# Work task
Take the data below and extract the lines from the one with "IC106: NOT 74HC04" to the one with "R3: 3.3k (0V, VB) -> none", inclusive, exactly as written.

# Records from a dataset

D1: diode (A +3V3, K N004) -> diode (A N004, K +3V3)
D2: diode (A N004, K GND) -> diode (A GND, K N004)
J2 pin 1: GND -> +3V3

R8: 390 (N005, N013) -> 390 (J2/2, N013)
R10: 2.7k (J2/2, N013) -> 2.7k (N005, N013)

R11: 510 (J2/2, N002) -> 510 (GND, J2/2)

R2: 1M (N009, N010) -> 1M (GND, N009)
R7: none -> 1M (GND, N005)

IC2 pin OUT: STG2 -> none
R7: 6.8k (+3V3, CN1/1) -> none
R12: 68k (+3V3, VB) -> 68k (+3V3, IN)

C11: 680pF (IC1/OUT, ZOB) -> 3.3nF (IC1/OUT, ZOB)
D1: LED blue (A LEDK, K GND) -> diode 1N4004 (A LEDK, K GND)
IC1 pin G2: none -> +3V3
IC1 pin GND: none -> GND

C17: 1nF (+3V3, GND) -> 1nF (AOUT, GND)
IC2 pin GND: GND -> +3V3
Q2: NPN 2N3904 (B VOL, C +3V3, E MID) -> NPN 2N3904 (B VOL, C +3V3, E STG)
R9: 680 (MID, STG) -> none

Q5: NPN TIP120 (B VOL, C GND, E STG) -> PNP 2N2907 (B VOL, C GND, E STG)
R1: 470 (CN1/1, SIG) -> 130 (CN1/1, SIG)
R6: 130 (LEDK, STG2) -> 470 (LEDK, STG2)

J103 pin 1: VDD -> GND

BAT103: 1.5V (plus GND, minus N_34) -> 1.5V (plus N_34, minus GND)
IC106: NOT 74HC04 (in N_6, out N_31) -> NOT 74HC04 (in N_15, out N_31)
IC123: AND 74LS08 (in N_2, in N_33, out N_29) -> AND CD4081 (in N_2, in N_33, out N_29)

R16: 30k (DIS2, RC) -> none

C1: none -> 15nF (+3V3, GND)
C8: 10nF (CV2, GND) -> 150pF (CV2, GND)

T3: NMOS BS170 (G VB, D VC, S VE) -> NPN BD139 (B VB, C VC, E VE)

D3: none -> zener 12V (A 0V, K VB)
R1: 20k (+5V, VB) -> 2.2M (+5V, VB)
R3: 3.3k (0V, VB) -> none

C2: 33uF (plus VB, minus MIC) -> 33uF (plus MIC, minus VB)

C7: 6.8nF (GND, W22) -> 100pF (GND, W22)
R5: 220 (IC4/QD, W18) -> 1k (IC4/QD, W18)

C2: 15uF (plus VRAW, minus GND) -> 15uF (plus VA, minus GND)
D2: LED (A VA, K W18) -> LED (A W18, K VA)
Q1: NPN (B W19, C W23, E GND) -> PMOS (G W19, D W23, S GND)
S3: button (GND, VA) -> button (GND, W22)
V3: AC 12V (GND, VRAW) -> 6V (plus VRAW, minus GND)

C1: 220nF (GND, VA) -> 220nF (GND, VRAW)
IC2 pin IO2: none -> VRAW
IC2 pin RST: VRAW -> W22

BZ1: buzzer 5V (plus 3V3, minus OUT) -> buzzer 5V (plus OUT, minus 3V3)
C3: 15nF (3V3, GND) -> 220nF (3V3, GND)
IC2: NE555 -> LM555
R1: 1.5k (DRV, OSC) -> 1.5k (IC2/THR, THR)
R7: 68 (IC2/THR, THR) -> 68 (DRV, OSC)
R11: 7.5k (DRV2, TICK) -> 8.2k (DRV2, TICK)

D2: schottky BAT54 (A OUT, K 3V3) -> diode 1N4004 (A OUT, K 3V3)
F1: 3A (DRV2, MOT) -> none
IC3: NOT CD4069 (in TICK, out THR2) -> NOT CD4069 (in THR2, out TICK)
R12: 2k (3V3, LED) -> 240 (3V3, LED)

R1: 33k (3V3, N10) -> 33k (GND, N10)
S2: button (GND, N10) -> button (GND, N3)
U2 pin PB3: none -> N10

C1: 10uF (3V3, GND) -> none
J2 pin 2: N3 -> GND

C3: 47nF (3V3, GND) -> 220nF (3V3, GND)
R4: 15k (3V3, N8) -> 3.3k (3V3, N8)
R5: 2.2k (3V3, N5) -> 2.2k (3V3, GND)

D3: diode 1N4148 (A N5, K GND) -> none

# Response to this exercise
IC106: NOT 74HC04 (in N_6, out N_31) -> NOT 74HC04 (in N_15, out N_31)
IC123: AND 74LS08 (in N_2, in N_33, out N_29) -> AND CD4081 (in N_2, in N_33, out N_29)

R16: 30k (DIS2, RC) -> none

C1: none -> 15nF (+3V3, GND)
C8: 10nF (CV2, GND) -> 150pF (CV2, GND)

T3: NMOS BS170 (G VB, D VC, S VE) -> NPN BD139 (B VB, C VC, E VE)

D3: none -> zener 12V (A 0V, K VB)
R1: 20k (+5V, VB) -> 2.2M (+5V, VB)
R3: 3.3k (0V, VB) -> none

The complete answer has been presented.